- [The exercise]
Write out exactly the lines from the line with "Segment 'carcinoma'." through the line with "Here is an image.", including both, and nothing more.

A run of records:
>>

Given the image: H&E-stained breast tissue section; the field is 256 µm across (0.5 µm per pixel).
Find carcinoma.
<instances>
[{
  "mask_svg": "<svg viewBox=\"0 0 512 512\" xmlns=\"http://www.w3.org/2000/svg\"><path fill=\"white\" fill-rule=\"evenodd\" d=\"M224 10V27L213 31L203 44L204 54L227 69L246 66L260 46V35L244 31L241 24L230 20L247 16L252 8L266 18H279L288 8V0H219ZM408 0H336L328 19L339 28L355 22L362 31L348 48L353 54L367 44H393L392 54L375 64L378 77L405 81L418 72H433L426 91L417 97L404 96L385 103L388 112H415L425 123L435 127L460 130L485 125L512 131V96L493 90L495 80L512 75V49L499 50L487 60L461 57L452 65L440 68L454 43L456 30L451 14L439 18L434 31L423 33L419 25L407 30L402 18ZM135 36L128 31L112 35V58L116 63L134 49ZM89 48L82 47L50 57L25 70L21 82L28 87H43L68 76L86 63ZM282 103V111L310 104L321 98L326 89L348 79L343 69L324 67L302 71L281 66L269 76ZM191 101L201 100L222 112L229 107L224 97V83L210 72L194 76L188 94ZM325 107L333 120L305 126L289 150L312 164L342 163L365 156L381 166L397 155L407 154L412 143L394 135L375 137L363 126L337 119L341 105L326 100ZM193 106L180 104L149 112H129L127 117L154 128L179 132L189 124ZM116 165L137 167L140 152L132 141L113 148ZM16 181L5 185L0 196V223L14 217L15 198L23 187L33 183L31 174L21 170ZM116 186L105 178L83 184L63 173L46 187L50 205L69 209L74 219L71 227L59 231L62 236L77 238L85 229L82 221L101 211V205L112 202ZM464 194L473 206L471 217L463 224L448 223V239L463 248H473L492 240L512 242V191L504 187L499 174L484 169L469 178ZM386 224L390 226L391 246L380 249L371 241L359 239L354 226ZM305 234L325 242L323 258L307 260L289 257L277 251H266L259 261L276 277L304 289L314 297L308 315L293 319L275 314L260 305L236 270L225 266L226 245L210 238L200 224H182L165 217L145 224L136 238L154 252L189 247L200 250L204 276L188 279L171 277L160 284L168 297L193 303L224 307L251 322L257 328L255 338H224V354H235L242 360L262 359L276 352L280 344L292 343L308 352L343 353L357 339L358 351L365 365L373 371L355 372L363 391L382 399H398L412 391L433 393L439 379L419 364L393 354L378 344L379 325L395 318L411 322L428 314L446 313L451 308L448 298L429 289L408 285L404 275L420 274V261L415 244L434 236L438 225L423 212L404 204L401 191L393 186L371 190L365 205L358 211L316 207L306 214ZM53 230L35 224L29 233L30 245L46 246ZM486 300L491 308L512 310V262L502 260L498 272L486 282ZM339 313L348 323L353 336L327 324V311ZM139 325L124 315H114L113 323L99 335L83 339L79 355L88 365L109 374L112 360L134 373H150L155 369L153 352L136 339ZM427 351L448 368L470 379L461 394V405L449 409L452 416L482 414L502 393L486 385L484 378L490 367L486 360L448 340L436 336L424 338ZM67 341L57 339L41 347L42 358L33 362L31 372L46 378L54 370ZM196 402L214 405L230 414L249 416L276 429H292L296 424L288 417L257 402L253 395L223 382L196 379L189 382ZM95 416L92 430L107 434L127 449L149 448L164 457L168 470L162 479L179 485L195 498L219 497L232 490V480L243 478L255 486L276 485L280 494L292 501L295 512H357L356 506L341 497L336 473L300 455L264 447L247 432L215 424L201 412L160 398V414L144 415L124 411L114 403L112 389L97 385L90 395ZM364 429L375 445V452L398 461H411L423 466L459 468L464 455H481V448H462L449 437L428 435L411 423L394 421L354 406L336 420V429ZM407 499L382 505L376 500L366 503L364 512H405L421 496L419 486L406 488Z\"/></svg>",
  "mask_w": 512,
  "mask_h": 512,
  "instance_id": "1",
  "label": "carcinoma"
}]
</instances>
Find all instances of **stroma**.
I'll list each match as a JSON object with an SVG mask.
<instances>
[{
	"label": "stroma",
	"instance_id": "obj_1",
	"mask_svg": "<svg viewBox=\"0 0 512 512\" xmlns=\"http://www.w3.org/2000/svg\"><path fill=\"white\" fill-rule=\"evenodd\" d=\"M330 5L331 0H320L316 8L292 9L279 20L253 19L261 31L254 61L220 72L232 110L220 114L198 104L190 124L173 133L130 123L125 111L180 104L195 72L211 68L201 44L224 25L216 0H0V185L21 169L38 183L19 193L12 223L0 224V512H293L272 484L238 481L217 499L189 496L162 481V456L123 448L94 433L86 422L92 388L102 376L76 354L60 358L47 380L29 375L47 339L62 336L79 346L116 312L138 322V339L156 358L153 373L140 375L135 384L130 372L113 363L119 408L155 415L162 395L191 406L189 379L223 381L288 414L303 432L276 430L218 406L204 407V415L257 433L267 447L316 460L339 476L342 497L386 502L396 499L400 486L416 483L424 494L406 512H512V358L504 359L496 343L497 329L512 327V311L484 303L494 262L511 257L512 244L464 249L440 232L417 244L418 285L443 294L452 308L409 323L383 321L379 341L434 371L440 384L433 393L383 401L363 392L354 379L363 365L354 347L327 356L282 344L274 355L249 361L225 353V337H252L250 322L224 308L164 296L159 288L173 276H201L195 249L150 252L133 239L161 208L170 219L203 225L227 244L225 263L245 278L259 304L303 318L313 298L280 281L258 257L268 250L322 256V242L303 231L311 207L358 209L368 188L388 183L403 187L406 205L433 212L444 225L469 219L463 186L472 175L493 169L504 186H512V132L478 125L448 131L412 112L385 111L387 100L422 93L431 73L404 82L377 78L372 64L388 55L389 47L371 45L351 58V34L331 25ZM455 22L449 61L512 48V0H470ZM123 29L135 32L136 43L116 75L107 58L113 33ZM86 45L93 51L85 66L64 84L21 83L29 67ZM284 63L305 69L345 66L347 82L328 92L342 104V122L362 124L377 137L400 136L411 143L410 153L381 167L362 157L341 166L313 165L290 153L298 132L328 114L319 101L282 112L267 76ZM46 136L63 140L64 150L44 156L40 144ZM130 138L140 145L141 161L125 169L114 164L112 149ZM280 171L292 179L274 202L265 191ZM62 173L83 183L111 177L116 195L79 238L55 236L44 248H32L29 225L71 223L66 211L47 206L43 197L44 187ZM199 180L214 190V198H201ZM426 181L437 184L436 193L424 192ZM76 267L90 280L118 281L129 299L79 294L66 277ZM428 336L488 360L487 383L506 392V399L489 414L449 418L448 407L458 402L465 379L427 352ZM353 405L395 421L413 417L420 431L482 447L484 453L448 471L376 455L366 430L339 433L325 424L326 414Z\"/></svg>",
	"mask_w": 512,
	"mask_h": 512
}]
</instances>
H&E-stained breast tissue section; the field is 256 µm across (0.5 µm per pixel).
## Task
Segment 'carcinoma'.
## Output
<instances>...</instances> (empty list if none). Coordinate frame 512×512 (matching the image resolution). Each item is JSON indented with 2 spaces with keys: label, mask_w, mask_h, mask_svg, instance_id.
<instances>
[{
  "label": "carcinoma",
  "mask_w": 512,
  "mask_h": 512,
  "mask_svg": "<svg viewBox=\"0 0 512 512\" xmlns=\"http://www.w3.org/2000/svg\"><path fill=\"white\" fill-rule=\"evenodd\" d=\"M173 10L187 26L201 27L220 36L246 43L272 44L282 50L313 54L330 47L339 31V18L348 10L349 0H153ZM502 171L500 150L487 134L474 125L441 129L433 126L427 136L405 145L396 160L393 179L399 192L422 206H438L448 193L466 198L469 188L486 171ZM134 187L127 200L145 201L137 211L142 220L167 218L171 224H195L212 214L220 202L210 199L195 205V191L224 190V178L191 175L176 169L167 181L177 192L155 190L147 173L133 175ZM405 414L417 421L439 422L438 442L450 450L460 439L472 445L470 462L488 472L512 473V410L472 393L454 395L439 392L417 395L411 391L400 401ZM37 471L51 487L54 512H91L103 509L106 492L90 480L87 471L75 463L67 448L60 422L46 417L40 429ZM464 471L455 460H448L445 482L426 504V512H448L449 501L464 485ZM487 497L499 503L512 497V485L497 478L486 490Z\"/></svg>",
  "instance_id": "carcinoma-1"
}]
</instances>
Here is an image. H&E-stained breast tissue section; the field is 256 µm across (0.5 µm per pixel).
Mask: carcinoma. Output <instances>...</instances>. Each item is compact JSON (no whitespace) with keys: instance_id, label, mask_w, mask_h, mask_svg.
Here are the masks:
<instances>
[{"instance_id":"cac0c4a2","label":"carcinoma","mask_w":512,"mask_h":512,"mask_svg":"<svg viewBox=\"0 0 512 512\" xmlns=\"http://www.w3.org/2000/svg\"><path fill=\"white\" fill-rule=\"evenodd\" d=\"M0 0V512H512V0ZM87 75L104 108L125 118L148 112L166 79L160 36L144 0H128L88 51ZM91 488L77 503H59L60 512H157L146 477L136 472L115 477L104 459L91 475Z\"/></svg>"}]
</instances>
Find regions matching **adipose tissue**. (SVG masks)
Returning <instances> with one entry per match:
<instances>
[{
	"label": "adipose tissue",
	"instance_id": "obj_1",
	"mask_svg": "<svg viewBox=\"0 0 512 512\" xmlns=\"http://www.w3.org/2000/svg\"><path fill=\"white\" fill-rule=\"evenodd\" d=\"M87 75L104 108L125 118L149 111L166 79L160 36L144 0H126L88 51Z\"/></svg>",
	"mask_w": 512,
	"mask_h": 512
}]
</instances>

<<

- [Exercise output]
Segment 'carcinoma'.
## Output
<instances>...</instances> (empty list if none). Coordinate frame 512×512 (matching the image resolution). Each item is JSON indented with 2 spaces with keys: label, mask_w, mask_h, mask_svg, instance_id.
<instances>
[{
  "label": "carcinoma",
  "mask_w": 512,
  "mask_h": 512,
  "mask_svg": "<svg viewBox=\"0 0 512 512\" xmlns=\"http://www.w3.org/2000/svg\"><path fill=\"white\" fill-rule=\"evenodd\" d=\"M173 10L187 26L201 27L220 36L246 43L272 44L282 50L313 54L330 47L339 31V18L348 10L349 0H153ZM502 171L500 150L487 134L474 125L441 129L433 126L427 136L405 145L396 160L393 179L399 192L422 206H438L448 193L466 198L469 188L486 171ZM134 187L127 200L145 201L137 211L142 220L167 218L171 224H195L212 214L220 202L210 199L195 205V191L224 190V178L191 175L176 169L167 181L177 192L155 190L147 173L133 175ZM405 414L417 421L439 422L438 442L450 450L460 439L472 445L470 462L488 472L512 473V410L472 393L454 395L439 392L417 395L411 391L400 401ZM37 471L51 487L54 512H91L103 509L106 492L90 480L87 471L75 463L67 448L60 422L46 417L40 429ZM464 471L455 460H448L445 482L426 504V512H448L449 501L464 485ZM487 497L499 503L512 497V485L497 478L486 490Z\"/></svg>",
  "instance_id": "carcinoma-1"
}]
</instances>
Here is an image. H&E-stained breast tissue section; the field is 256 µm across (0.5 µm per pixel).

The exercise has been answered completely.